MATERIAL FOR THE TASK below:
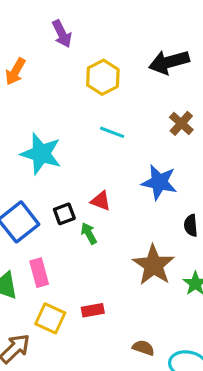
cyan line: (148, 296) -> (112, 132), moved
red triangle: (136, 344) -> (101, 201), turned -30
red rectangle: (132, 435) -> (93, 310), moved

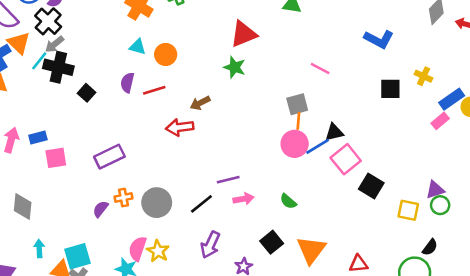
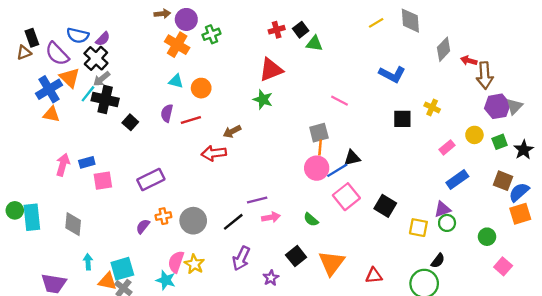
blue rectangle: (452, 99) -> (457, 180), moved
pink square: (346, 159) -> (346, 197), moved

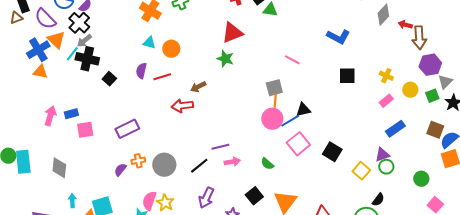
gray triangle: (514, 106) -> (445, 82), moved
yellow cross: (432, 107) -> (386, 76), moved
yellow square: (418, 228) -> (361, 171), turned 30

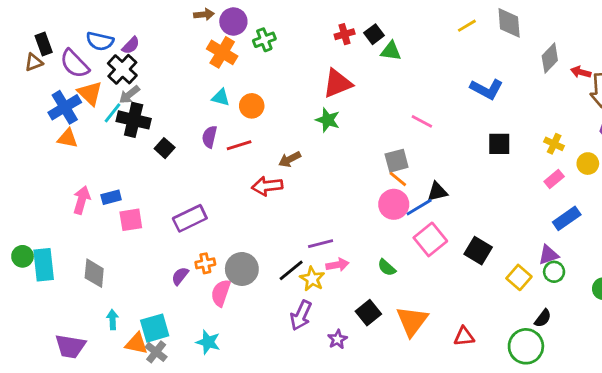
orange line: (275, 101) -> (398, 179), turned -56
pink semicircle: (149, 201) -> (221, 293), moved
yellow star: (165, 203) -> (312, 279), moved

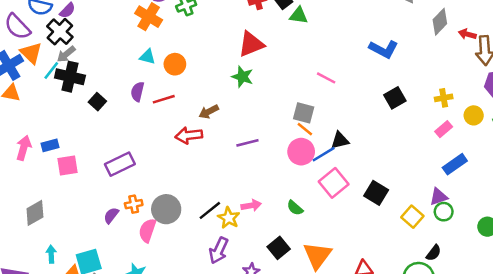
black square: (499, 144) -> (395, 98), turned -30
yellow cross: (554, 144) -> (444, 98), turned -35
gray square: (397, 161) -> (304, 113), turned 30
purple line: (321, 244) -> (247, 143), moved
gray diamond: (94, 273) -> (35, 213), turned 55

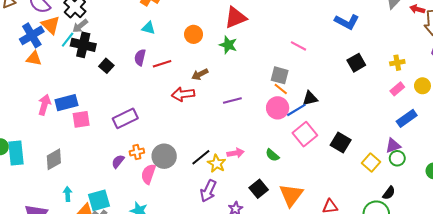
orange circle: (175, 64) -> (194, 34), moved
yellow circle: (474, 115) -> (422, 86), moved
blue rectangle: (50, 145) -> (66, 103), size x1.5

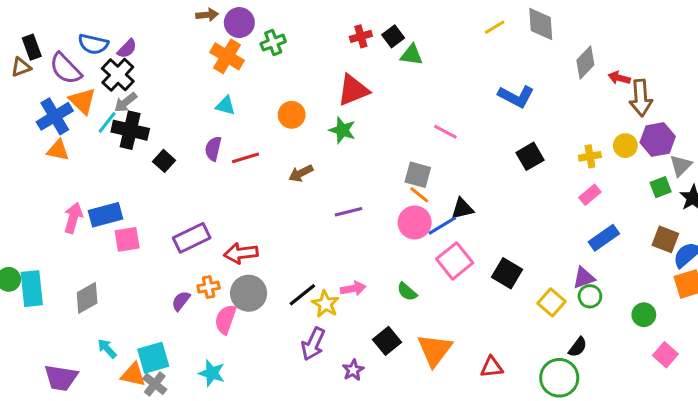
yellow circle: (422, 86) -> (625, 146), moved
red arrow: (183, 94) -> (241, 253), moved
cyan arrow: (68, 194) -> (107, 349), turned -40

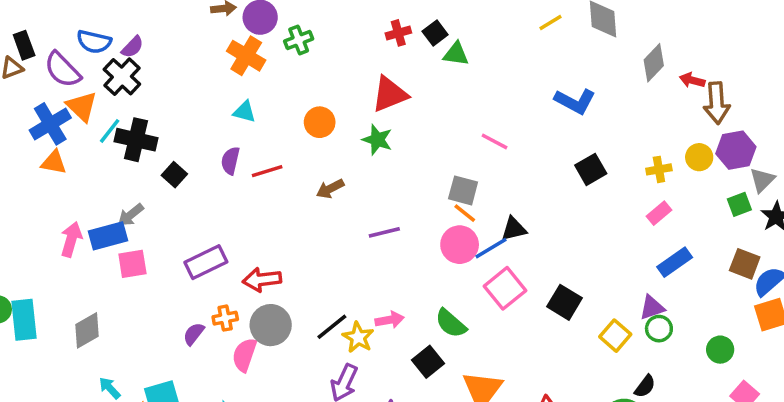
gray arrow: (126, 103) -> (131, 215), moved
green semicircle: (407, 292) -> (451, 323), size x1.4
black square: (387, 341) -> (428, 362), moved

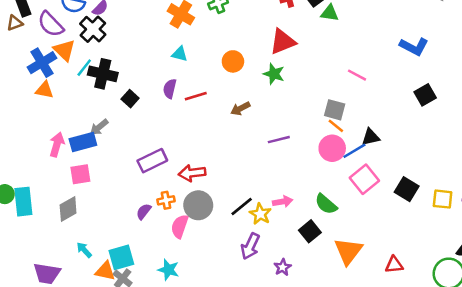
pink square: (132, 264) -> (80, 174), moved
yellow square: (615, 336) -> (443, 199), moved, turned -35

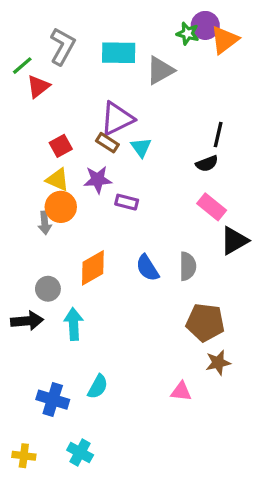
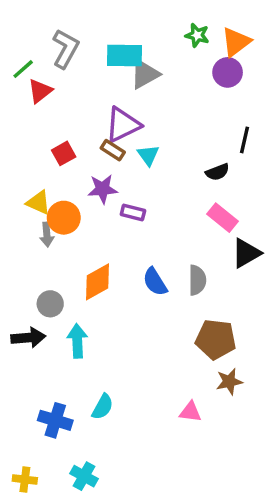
purple circle: (205, 25) -> (228, 72), moved
gray triangle: (160, 70) -> (145, 74), moved
black line: (218, 135) -> (244, 140), moved
yellow triangle: (58, 180) -> (38, 202), moved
End of MATERIAL FOR THE TASK.
→ **WORK TO COMPLETE**
Exactly restate the lines from the beginning of the data through the line with "yellow cross: (432, 107) -> (386, 76), moved", and no others, keeping pictures out.

→ **SOLUTION TO THE EXERCISE**
cyan line: (148, 296) -> (112, 132), moved
red triangle: (136, 344) -> (101, 201), turned -30
red rectangle: (132, 435) -> (93, 310), moved

blue rectangle: (452, 99) -> (457, 180), moved
pink square: (346, 159) -> (346, 197), moved

gray triangle: (514, 106) -> (445, 82), moved
yellow cross: (432, 107) -> (386, 76), moved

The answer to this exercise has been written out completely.